#### Exercise data:
__________________________________________________

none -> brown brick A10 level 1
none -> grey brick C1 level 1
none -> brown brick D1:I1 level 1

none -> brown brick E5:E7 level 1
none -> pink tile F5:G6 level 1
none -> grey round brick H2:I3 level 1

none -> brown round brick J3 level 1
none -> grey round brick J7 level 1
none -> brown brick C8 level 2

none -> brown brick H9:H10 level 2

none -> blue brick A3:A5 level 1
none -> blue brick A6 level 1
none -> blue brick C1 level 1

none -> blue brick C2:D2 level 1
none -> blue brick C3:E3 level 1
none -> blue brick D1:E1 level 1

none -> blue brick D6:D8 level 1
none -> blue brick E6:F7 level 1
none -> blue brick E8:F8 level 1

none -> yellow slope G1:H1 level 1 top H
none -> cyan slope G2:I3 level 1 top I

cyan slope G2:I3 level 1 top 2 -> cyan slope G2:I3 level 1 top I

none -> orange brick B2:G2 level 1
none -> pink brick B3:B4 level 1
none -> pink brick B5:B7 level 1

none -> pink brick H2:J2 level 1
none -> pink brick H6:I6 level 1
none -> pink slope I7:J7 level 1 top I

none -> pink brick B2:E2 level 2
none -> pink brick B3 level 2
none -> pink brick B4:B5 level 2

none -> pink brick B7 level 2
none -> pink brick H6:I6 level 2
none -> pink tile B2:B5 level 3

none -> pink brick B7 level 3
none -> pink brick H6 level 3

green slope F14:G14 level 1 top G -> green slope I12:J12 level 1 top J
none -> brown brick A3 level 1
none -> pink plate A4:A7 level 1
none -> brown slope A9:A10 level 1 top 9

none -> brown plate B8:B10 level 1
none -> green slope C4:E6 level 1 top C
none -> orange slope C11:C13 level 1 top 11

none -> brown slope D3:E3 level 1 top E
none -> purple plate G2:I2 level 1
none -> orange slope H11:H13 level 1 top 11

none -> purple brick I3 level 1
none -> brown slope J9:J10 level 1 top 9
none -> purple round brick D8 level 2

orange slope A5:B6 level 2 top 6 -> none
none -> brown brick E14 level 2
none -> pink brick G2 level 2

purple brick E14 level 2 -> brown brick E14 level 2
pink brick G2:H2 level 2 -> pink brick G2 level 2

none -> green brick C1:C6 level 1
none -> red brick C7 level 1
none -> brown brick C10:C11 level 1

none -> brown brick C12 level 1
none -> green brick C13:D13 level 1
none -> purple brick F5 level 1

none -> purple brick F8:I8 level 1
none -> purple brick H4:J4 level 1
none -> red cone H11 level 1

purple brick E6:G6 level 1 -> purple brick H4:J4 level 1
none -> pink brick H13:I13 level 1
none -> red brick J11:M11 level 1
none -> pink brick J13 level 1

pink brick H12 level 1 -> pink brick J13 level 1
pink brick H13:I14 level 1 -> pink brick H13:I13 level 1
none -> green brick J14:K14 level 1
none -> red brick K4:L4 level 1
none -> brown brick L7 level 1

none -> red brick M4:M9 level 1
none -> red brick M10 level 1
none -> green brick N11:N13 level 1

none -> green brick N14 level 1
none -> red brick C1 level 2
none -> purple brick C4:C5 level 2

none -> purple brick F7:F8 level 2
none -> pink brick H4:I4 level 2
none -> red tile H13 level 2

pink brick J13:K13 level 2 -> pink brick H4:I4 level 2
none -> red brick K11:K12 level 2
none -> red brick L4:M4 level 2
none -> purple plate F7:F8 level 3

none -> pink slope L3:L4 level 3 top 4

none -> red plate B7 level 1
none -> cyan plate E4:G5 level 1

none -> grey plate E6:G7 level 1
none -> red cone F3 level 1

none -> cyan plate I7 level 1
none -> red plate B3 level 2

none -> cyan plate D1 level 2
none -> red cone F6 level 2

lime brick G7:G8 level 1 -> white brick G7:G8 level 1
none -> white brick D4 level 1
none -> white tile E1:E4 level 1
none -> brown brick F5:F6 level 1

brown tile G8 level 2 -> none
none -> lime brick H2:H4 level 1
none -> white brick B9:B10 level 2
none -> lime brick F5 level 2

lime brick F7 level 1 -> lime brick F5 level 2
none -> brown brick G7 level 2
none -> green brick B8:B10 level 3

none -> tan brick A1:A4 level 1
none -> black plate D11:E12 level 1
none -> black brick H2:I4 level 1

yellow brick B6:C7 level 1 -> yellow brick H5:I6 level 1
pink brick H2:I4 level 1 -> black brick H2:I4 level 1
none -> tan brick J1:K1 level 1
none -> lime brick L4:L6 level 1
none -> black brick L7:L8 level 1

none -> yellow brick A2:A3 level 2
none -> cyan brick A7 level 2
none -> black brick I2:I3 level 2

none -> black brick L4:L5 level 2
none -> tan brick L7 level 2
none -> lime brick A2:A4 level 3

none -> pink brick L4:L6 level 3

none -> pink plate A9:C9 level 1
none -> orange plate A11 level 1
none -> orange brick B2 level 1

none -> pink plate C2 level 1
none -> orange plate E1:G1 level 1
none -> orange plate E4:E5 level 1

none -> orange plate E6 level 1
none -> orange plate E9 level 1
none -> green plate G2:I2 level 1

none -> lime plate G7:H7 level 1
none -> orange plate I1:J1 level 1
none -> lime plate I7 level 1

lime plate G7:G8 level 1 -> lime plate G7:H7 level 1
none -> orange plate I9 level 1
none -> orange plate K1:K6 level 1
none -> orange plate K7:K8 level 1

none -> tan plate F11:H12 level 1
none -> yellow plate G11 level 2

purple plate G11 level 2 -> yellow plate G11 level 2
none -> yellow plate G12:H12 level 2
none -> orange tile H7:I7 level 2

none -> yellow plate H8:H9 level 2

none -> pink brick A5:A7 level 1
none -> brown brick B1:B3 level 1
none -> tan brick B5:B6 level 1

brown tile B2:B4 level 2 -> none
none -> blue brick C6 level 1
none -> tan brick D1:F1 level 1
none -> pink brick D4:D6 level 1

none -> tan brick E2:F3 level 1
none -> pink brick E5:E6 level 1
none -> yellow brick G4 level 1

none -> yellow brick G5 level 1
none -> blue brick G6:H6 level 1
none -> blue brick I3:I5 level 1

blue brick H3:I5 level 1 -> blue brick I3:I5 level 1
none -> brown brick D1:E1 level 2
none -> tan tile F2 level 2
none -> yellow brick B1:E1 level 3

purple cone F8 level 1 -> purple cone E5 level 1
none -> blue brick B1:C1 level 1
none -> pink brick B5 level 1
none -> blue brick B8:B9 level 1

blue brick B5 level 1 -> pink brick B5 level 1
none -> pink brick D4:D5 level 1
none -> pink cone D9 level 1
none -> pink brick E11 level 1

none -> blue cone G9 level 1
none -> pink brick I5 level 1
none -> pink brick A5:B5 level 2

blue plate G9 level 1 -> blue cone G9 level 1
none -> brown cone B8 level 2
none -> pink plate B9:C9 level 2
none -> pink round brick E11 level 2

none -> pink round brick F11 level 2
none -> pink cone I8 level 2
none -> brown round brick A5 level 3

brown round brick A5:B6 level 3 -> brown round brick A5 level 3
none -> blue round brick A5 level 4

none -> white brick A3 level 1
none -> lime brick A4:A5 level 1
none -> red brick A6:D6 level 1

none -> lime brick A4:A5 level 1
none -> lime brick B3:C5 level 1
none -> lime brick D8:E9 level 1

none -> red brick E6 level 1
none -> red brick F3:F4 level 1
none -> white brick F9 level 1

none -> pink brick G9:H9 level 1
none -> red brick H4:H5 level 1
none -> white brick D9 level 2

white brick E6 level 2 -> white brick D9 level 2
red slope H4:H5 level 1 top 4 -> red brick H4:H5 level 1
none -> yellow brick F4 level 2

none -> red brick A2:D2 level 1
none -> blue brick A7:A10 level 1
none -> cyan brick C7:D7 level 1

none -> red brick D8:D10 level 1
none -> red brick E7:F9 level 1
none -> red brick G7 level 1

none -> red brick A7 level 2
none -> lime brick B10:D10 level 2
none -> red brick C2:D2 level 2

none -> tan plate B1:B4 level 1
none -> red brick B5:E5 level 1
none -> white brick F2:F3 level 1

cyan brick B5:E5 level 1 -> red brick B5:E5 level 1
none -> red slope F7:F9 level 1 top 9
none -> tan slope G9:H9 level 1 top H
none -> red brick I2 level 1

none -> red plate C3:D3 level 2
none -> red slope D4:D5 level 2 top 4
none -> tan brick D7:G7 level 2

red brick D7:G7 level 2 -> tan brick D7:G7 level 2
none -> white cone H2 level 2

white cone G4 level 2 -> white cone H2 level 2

__________________________________________________

#### Exercise:
Go through the records and pull out each line that includes the word "tile".

#### Answer box:
none -> pink tile F5:G6 level 1
none -> pink tile B2:B5 level 3
none -> red tile H13 level 2
none -> white tile E1:E4 level 1
brown tile G8 level 2 -> none
none -> orange tile H7:I7 level 2
brown tile B2:B4 level 2 -> none
none -> tan tile F2 level 2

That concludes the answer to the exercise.